Copy out the data below from the line containing "U2 pin RST: SIG12 -> SIG8" to the line containing "C6: 1uF (plus", both lines included, with all images left out.

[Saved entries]
——

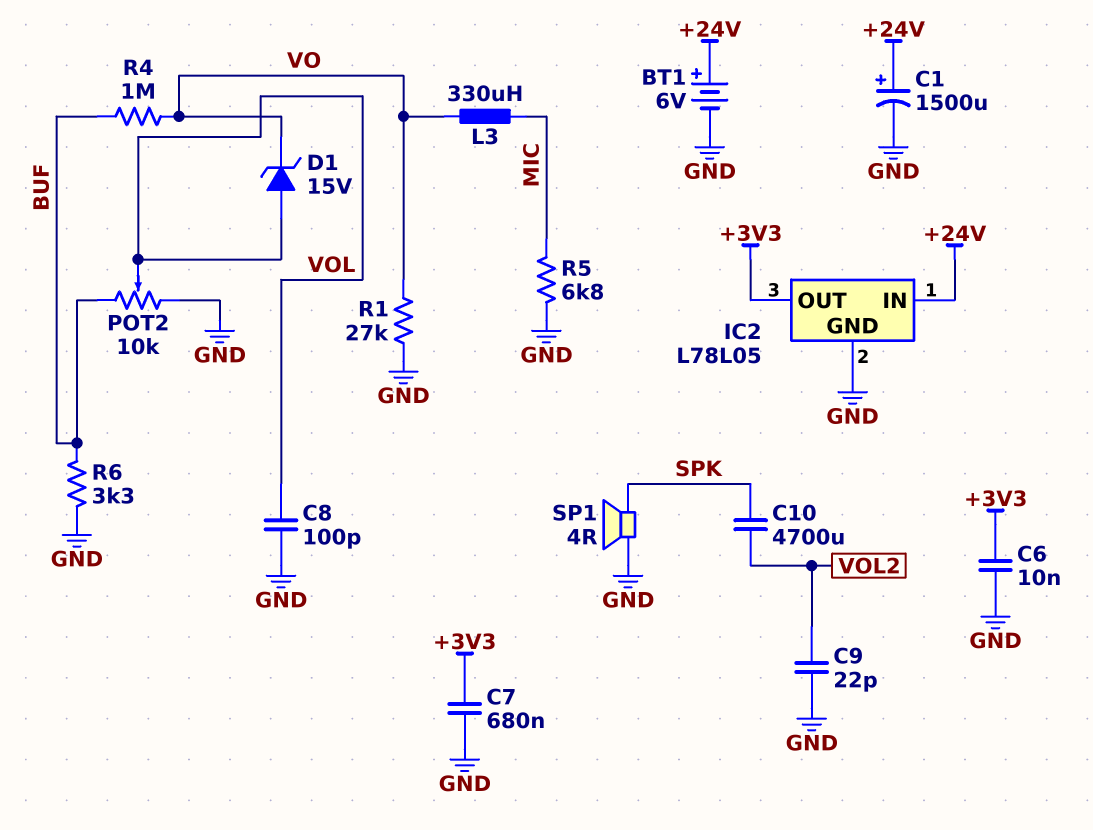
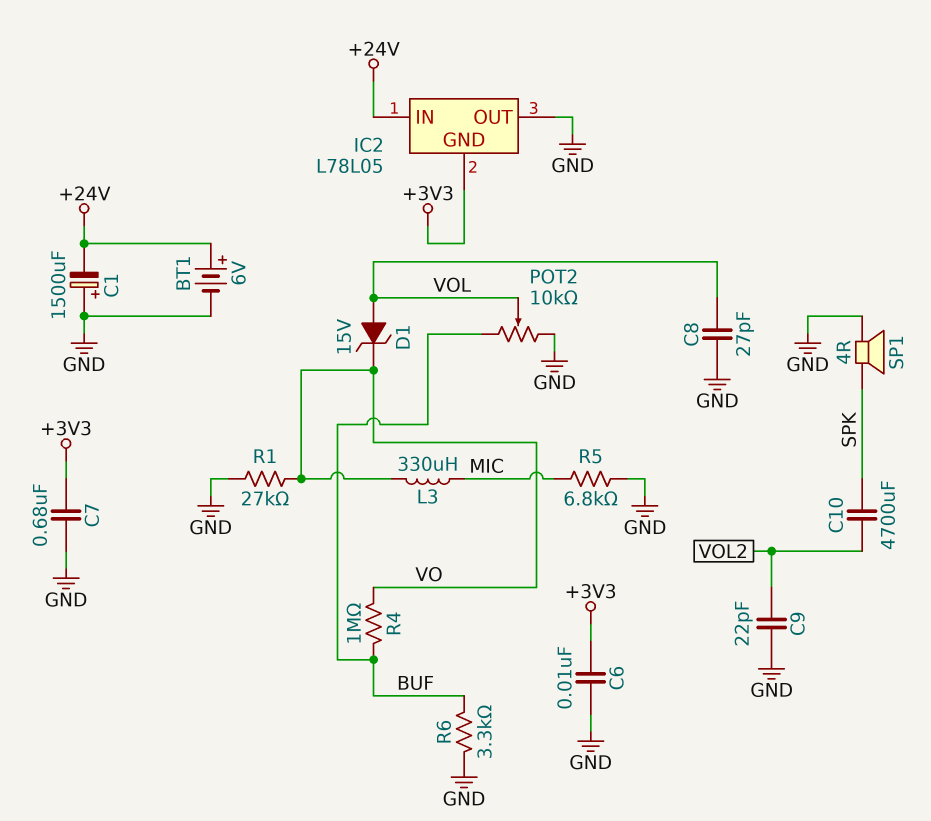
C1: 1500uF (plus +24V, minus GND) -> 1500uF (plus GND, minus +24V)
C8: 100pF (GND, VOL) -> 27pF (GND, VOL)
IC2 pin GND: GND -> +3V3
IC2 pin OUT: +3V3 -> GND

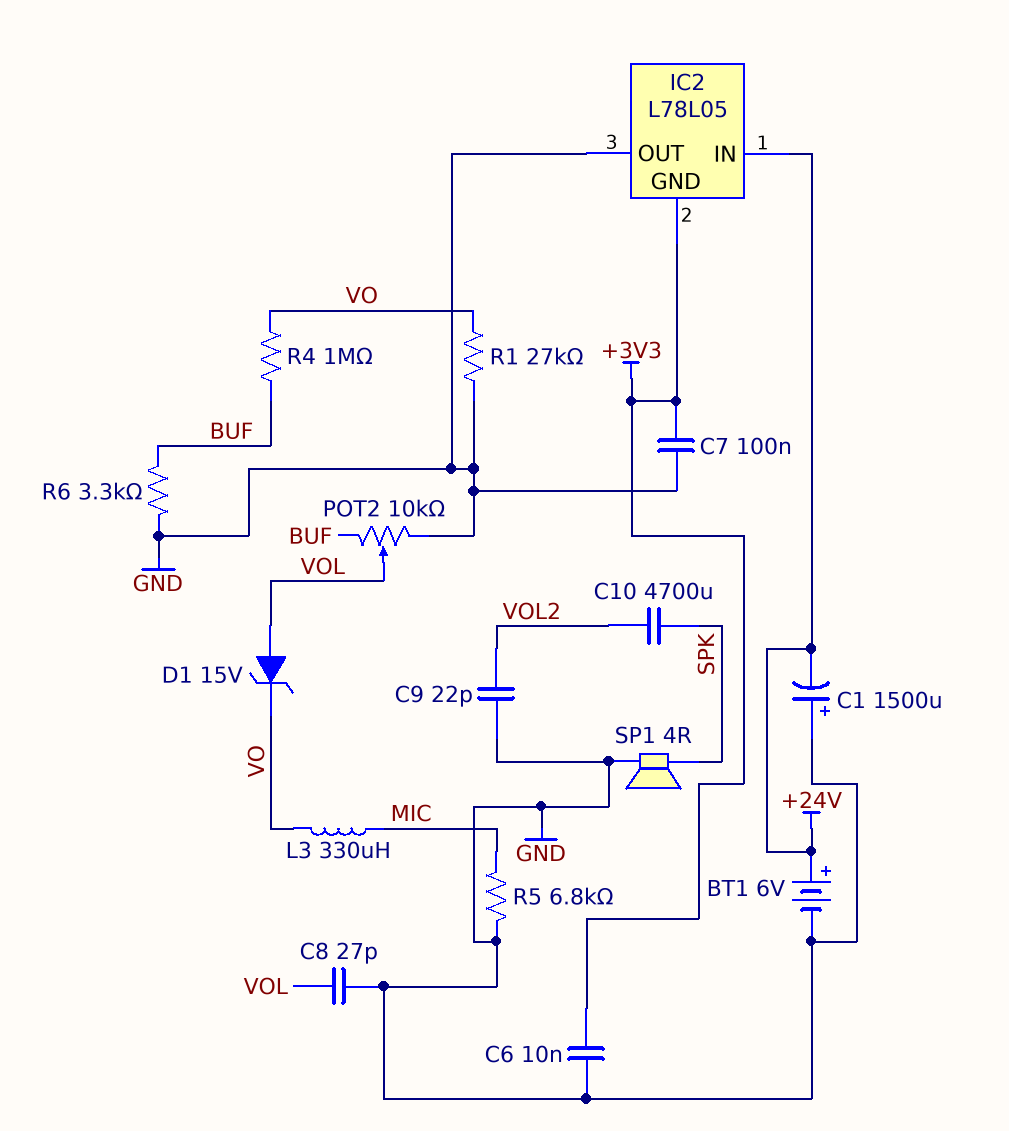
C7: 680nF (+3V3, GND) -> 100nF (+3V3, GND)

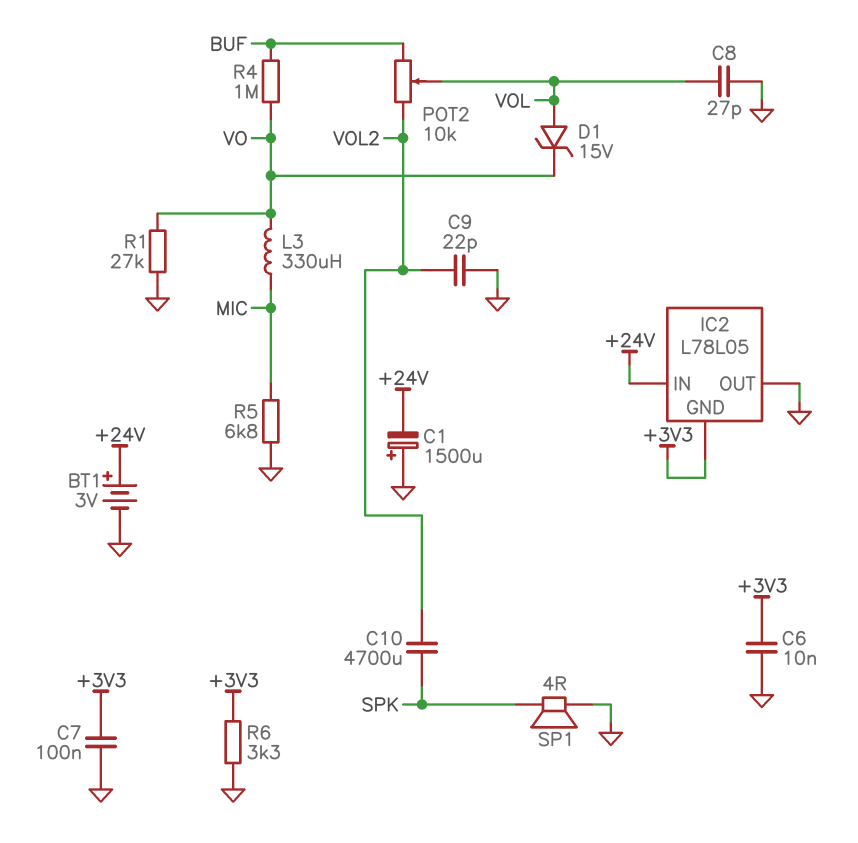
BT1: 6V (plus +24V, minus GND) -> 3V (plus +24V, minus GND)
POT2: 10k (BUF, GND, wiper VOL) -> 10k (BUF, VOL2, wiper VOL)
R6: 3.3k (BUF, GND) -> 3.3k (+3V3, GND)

——

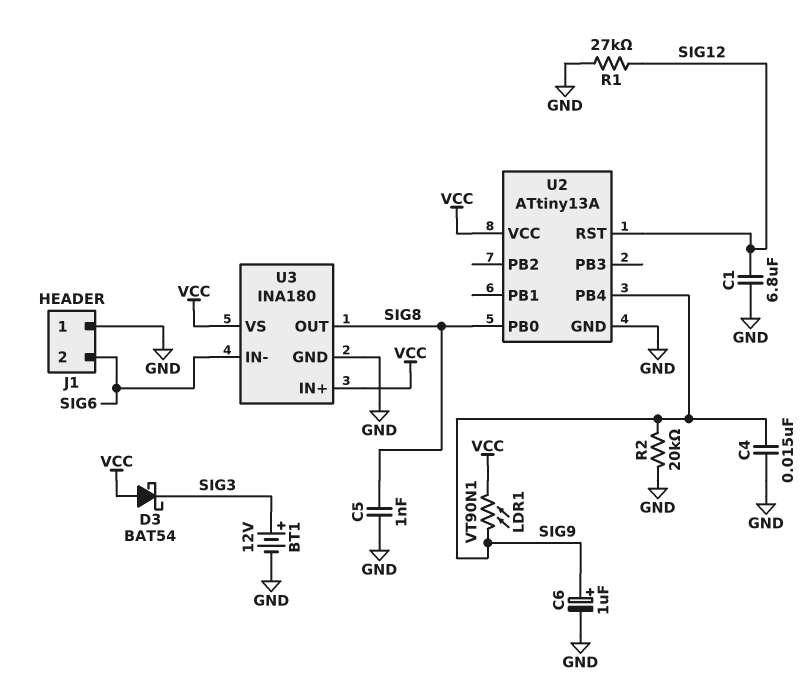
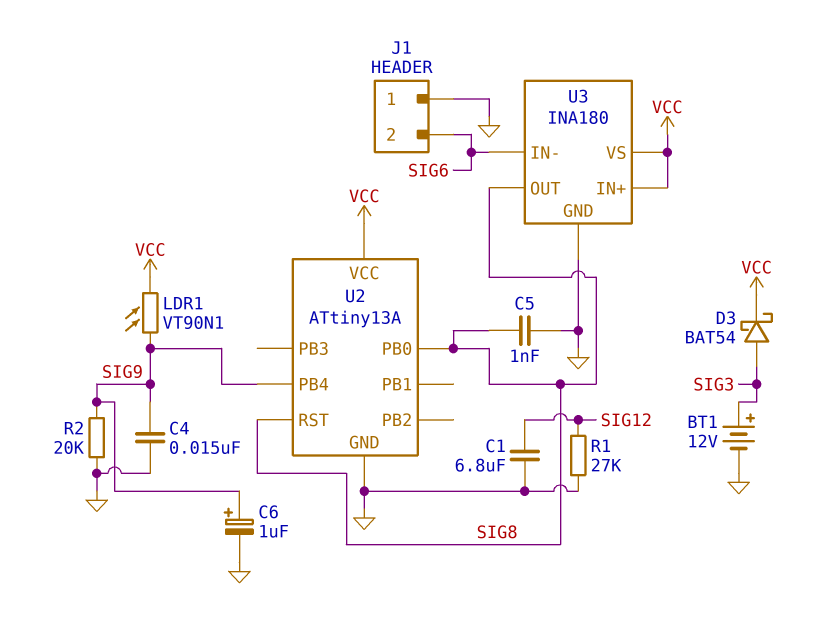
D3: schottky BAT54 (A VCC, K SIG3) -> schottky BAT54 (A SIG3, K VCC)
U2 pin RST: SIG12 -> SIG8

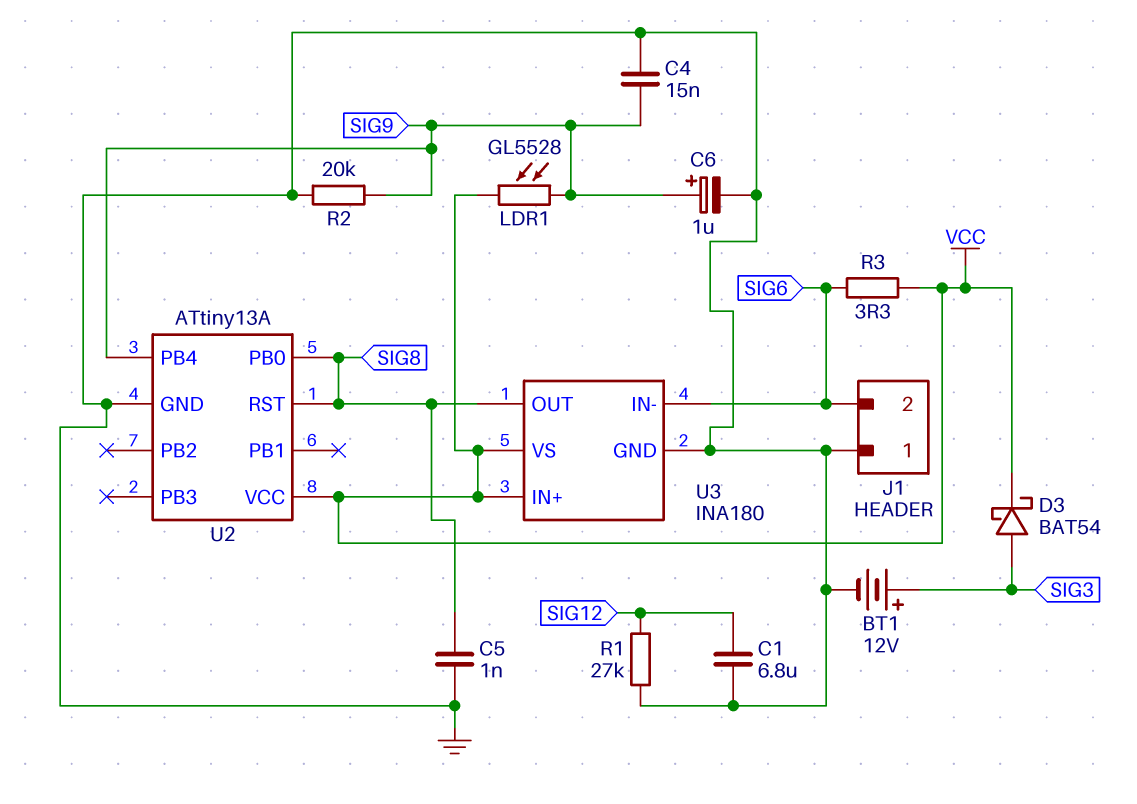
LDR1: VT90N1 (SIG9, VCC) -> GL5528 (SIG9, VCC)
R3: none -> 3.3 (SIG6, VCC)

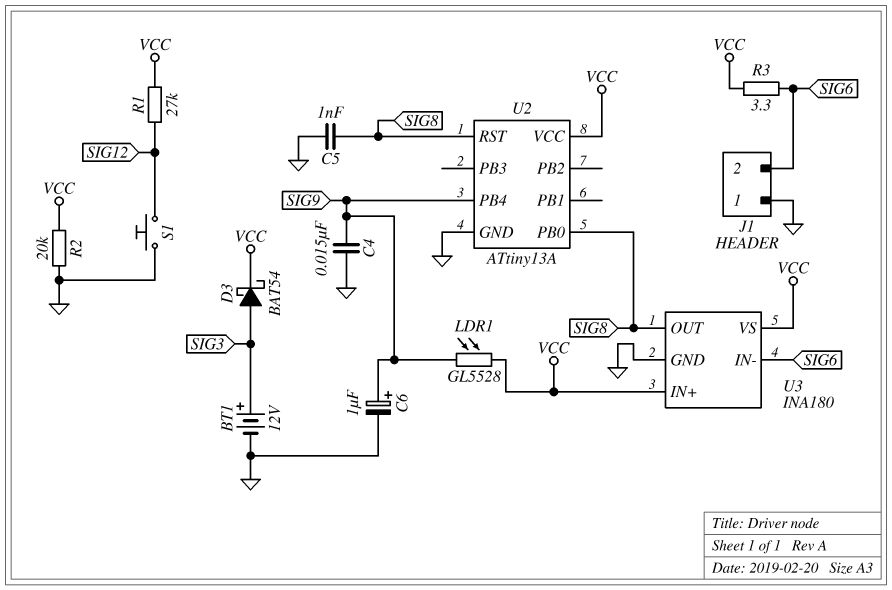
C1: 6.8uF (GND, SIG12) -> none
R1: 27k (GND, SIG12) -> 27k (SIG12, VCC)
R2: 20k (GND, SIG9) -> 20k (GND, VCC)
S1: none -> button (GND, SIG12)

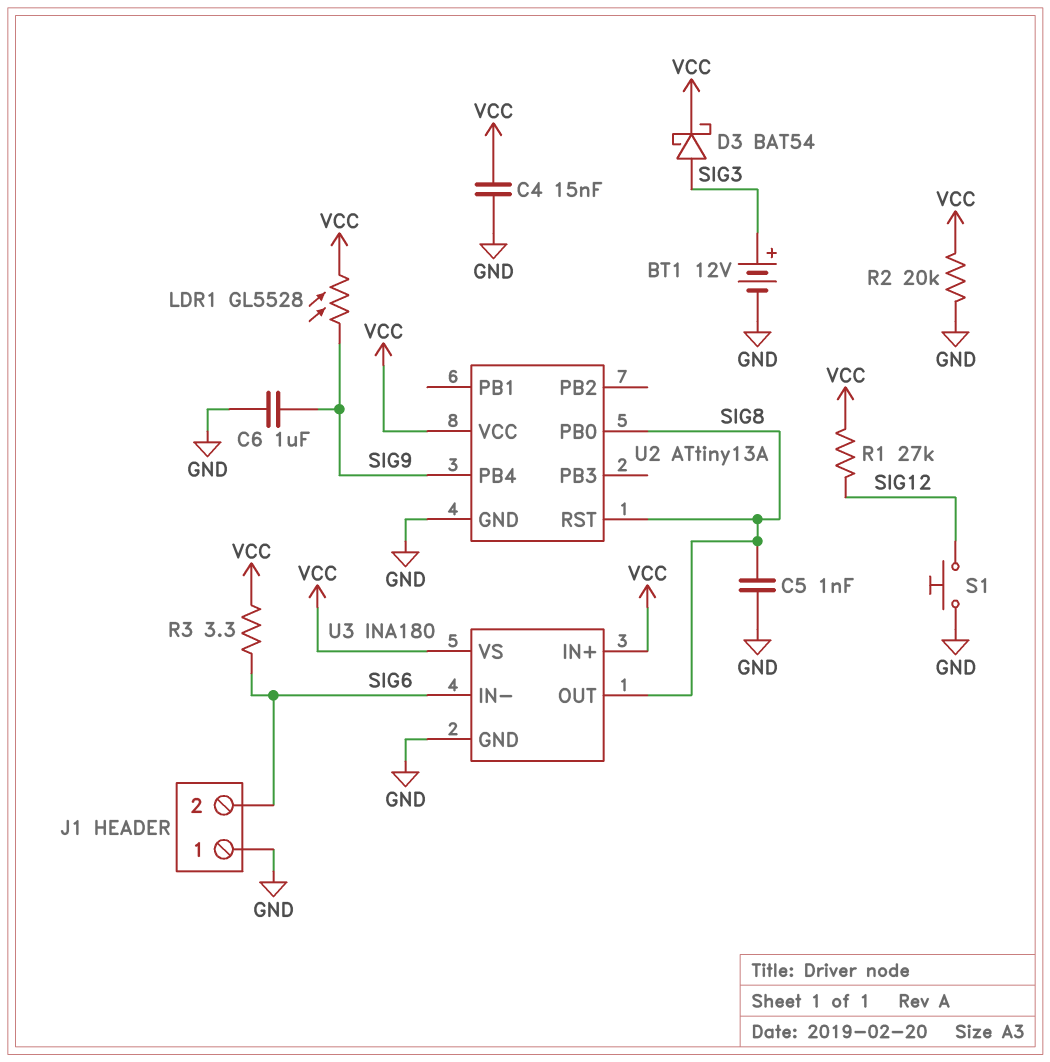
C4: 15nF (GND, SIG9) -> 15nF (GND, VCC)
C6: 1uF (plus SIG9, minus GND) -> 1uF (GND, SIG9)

——

:: Your response ::
U2 pin RST: SIG12 -> SIG8

LDR1: VT90N1 (SIG9, VCC) -> GL5528 (SIG9, VCC)
R3: none -> 3.3 (SIG6, VCC)

C1: 6.8uF (GND, SIG12) -> none
R1: 27k (GND, SIG12) -> 27k (SIG12, VCC)
R2: 20k (GND, SIG9) -> 20k (GND, VCC)
S1: none -> button (GND, SIG12)

C4: 15nF (GND, SIG9) -> 15nF (GND, VCC)
C6: 1uF (plus SIG9, minus GND) -> 1uF (GND, SIG9)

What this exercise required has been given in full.